= Exercise description =
Print the records below word for word, but leave out the pictures.

(Change detection data)
□ □ □ □ □ □ □
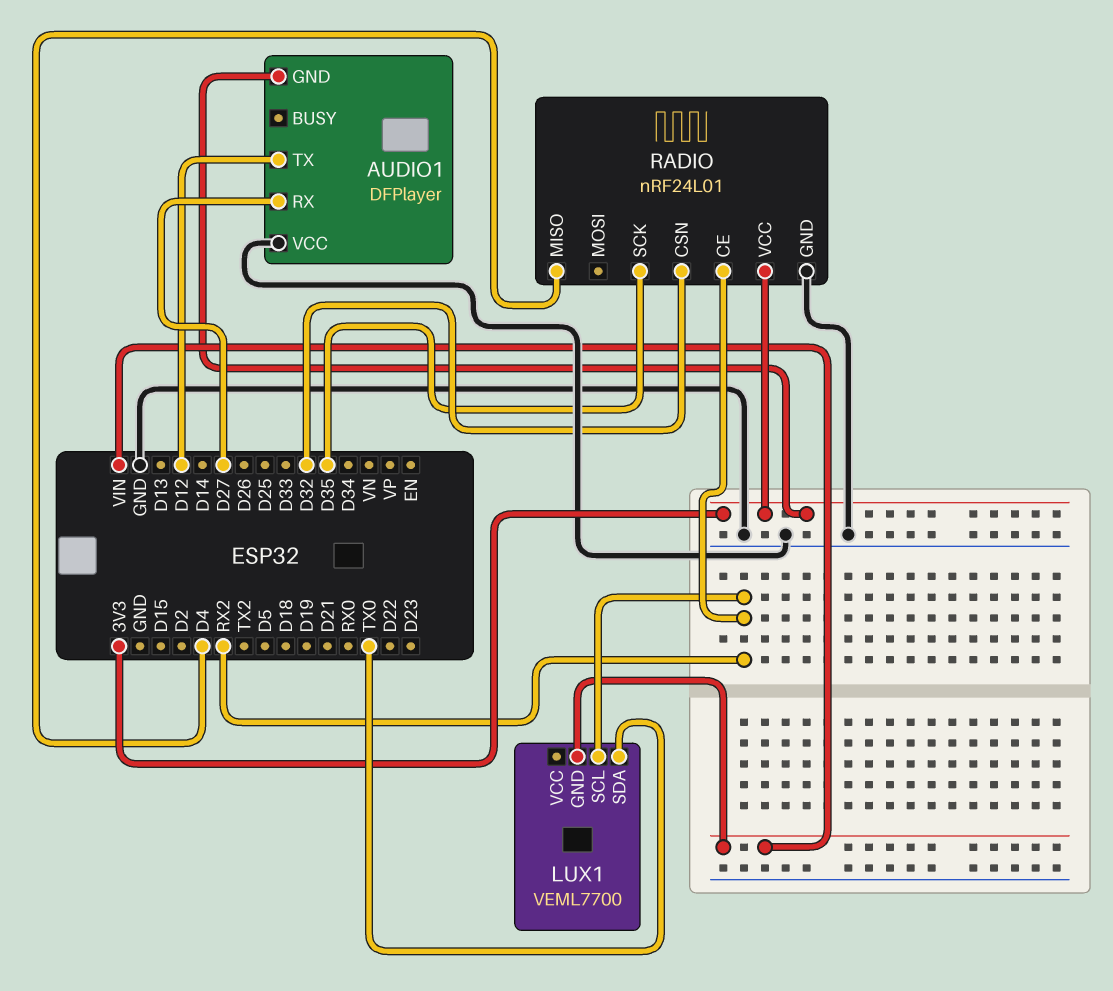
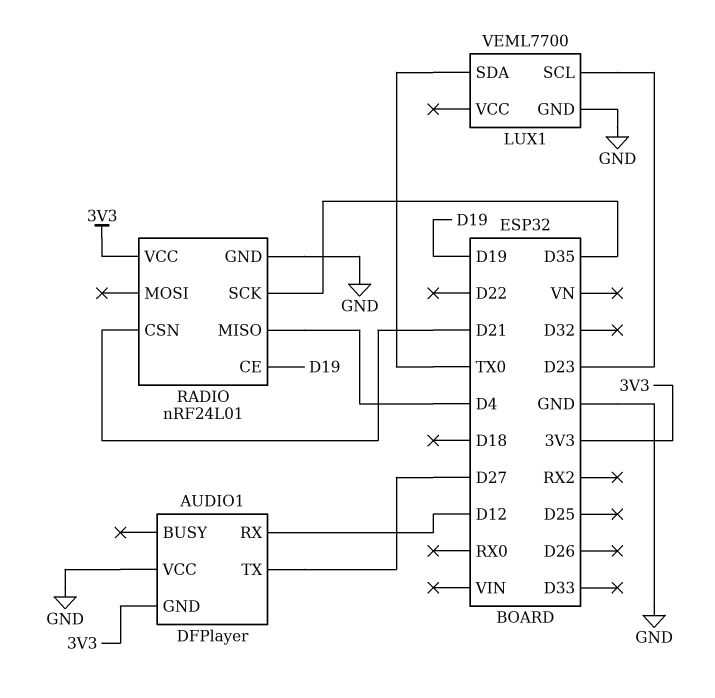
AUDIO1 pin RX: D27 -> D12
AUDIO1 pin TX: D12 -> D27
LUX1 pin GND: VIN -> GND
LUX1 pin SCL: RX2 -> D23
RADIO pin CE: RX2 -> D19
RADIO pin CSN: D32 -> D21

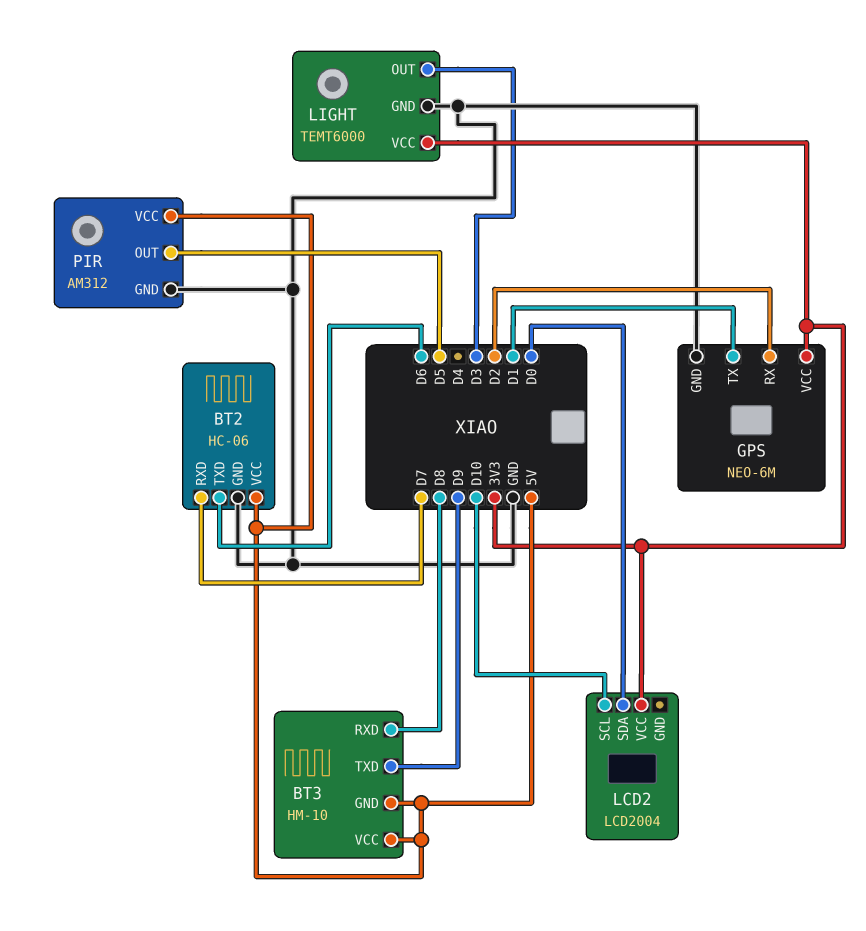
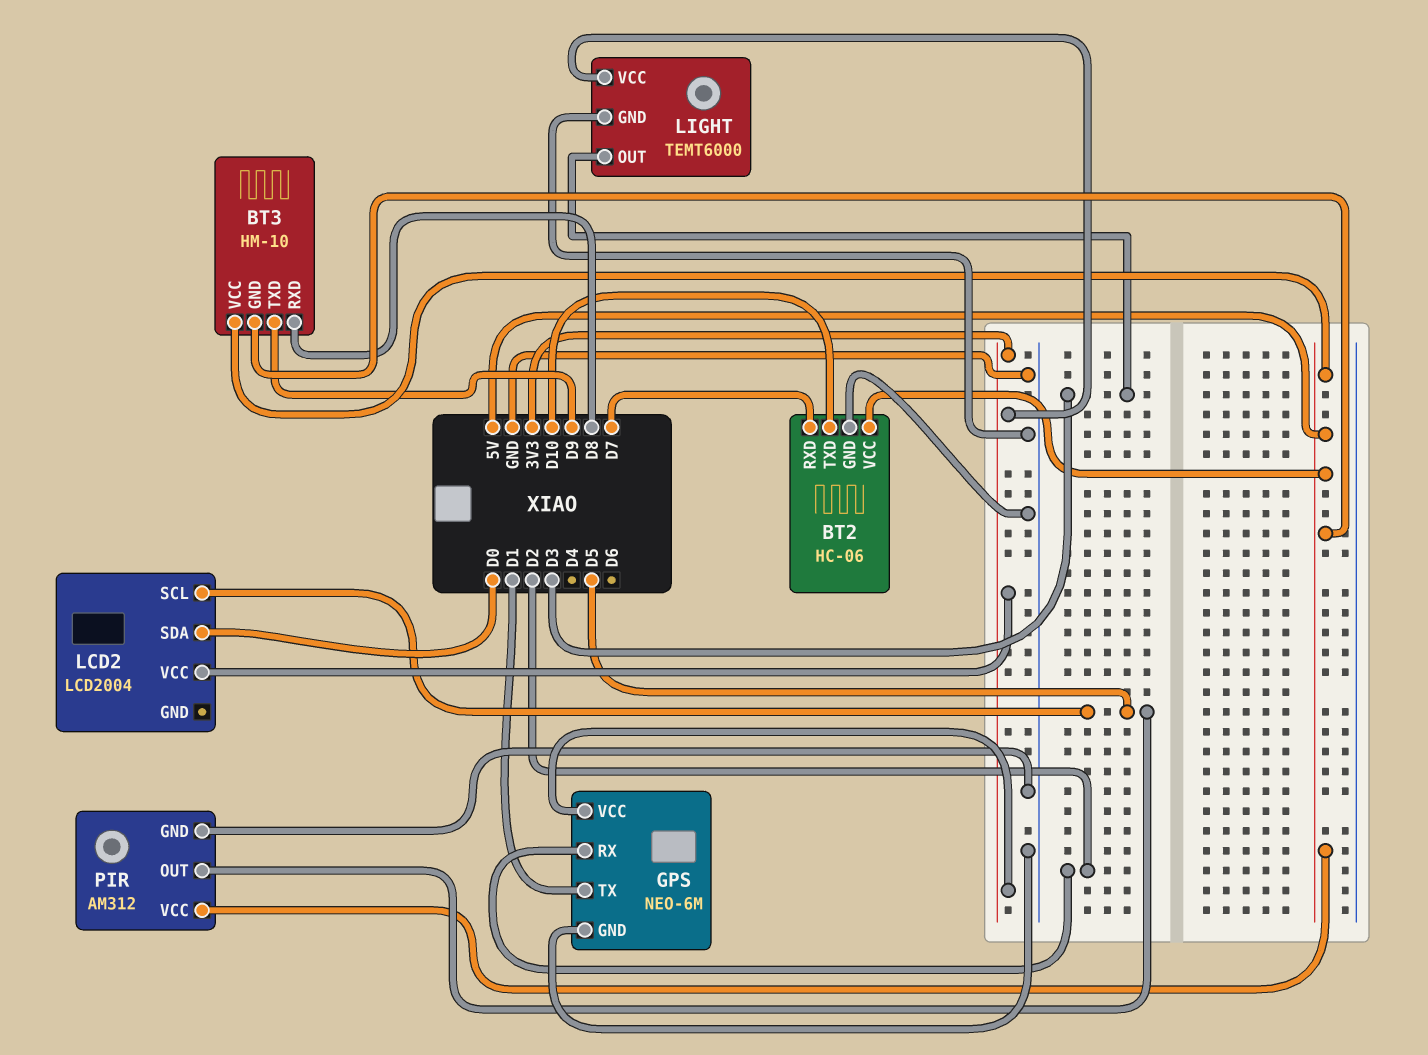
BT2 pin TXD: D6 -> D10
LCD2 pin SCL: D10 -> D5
□ □ □ □ □ □ □
= The answer =
AUDIO1 pin RX: D27 -> D12
AUDIO1 pin TX: D12 -> D27
LUX1 pin GND: VIN -> GND
LUX1 pin SCL: RX2 -> D23
RADIO pin CE: RX2 -> D19
RADIO pin CSN: D32 -> D21

BT2 pin TXD: D6 -> D10
LCD2 pin SCL: D10 -> D5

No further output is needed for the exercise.